• _Records from a data collection_:
--

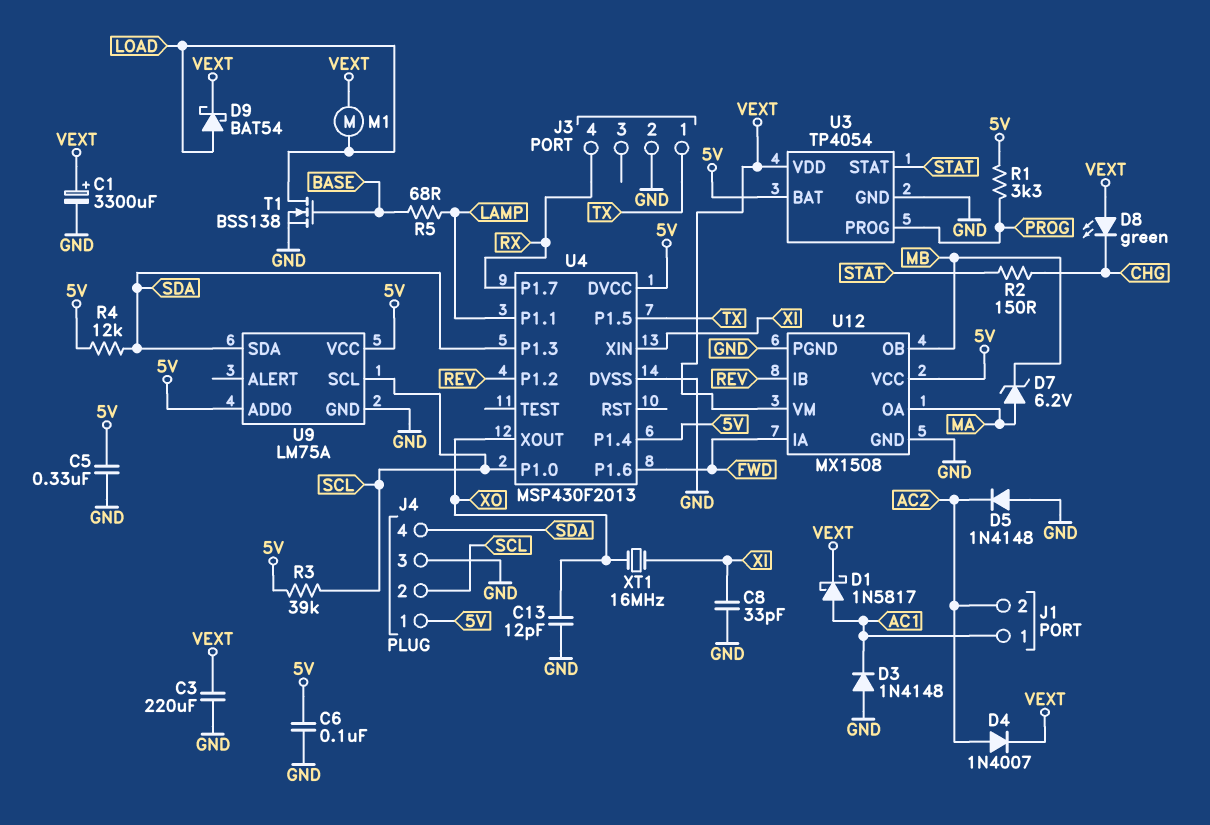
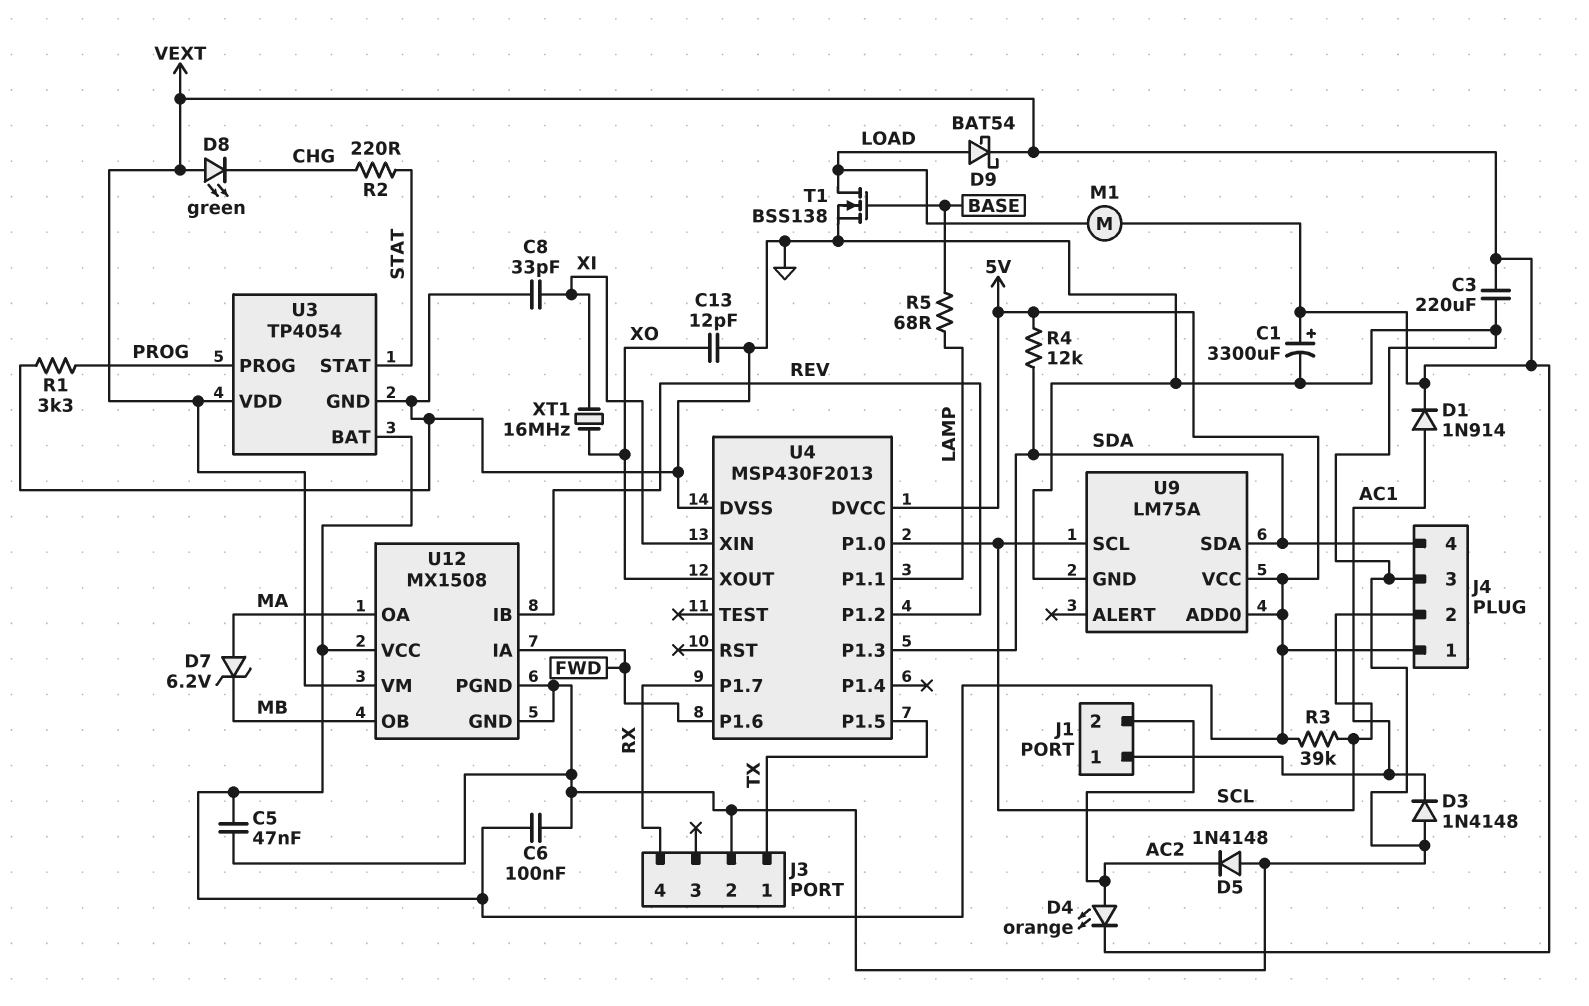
C5: 330nF (5V, GND) -> 47nF (5V, GND)
D1: schottky 1N5817 (A AC1, K VEXT) -> diode 1N914 (A AC1, K VEXT)
D4: diode 1N4007 (A AC2, K VEXT) -> LED orange (A AC2, K VEXT)
R1: 3.3k (5V, PROG) -> 3.3k (GND, PROG)
R2: 150 (CHG, STAT) -> 220 (CHG, STAT)
U4 pin P1.4: 5V -> none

--

• _PROBLEM TO SOLVE_:
Pick out the lines above containing the word "diode", then copy them.

• _EXERCISE RESULT_:
D1: schottky 1N5817 (A AC1, K VEXT) -> diode 1N914 (A AC1, K VEXT)
D4: diode 1N4007 (A AC2, K VEXT) -> LED orange (A AC2, K VEXT)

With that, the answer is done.